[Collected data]

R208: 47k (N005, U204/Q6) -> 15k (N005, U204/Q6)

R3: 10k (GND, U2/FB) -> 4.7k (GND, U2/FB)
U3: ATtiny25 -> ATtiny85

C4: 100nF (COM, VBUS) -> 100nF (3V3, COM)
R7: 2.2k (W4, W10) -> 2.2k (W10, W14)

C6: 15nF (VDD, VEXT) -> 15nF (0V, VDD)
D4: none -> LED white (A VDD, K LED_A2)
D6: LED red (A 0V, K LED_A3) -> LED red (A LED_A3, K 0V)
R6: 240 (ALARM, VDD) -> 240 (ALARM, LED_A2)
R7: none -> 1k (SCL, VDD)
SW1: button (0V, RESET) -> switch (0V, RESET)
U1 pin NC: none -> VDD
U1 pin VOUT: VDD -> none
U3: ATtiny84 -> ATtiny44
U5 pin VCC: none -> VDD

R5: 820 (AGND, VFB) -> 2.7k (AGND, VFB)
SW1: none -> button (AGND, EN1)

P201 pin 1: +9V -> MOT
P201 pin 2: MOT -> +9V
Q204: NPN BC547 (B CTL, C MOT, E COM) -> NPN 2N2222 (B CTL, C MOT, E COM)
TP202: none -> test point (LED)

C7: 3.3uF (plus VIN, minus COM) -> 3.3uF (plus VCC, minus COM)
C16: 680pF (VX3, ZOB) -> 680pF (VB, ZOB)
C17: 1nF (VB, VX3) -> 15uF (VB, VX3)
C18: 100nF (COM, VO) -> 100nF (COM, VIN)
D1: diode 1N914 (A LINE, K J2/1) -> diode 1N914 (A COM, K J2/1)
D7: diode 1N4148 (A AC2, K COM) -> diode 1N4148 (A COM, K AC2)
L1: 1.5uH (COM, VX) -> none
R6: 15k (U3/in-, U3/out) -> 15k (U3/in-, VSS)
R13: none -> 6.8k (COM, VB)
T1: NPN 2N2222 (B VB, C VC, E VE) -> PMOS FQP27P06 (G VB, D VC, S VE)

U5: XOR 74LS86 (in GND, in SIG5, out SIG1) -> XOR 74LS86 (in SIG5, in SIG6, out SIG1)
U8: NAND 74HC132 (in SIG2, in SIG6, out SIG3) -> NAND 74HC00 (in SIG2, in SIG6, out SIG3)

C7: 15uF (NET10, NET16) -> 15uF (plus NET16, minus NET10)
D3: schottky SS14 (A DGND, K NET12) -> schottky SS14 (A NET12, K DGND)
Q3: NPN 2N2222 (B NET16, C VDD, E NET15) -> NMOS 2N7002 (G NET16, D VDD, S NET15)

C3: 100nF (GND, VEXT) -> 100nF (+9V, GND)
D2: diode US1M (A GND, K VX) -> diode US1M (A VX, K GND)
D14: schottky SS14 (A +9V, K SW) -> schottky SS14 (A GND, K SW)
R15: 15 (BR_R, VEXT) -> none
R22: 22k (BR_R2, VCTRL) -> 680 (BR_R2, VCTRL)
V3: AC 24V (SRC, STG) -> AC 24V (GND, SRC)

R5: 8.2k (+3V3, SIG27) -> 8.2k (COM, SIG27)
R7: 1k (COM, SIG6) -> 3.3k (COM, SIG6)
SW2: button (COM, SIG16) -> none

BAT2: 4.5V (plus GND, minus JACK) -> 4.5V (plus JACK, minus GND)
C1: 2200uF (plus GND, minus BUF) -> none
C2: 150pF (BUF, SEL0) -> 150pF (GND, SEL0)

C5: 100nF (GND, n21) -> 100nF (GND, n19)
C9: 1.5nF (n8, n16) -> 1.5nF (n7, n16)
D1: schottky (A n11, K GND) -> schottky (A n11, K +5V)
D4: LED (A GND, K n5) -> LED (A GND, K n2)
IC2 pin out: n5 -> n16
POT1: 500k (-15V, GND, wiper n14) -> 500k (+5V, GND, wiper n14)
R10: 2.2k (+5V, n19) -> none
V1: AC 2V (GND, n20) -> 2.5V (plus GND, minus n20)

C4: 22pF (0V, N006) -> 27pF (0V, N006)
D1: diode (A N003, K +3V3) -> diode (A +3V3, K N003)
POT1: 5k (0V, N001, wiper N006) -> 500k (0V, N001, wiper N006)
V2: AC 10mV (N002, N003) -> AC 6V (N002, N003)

*Work request*. Print, from the entries above, the line with "D4: none -> LED white (A VDD, K LED_A2)", the line with "P201 pin 2: MOT -> +9V" and all lines between them, exactly and with nothing else.

*Finished exercise*.
D4: none -> LED white (A VDD, K LED_A2)
D6: LED red (A 0V, K LED_A3) -> LED red (A LED_A3, K 0V)
R6: 240 (ALARM, VDD) -> 240 (ALARM, LED_A2)
R7: none -> 1k (SCL, VDD)
SW1: button (0V, RESET) -> switch (0V, RESET)
U1 pin NC: none -> VDD
U1 pin VOUT: VDD -> none
U3: ATtiny84 -> ATtiny44
U5 pin VCC: none -> VDD

R5: 820 (AGND, VFB) -> 2.7k (AGND, VFB)
SW1: none -> button (AGND, EN1)

P201 pin 1: +9V -> MOT
P201 pin 2: MOT -> +9V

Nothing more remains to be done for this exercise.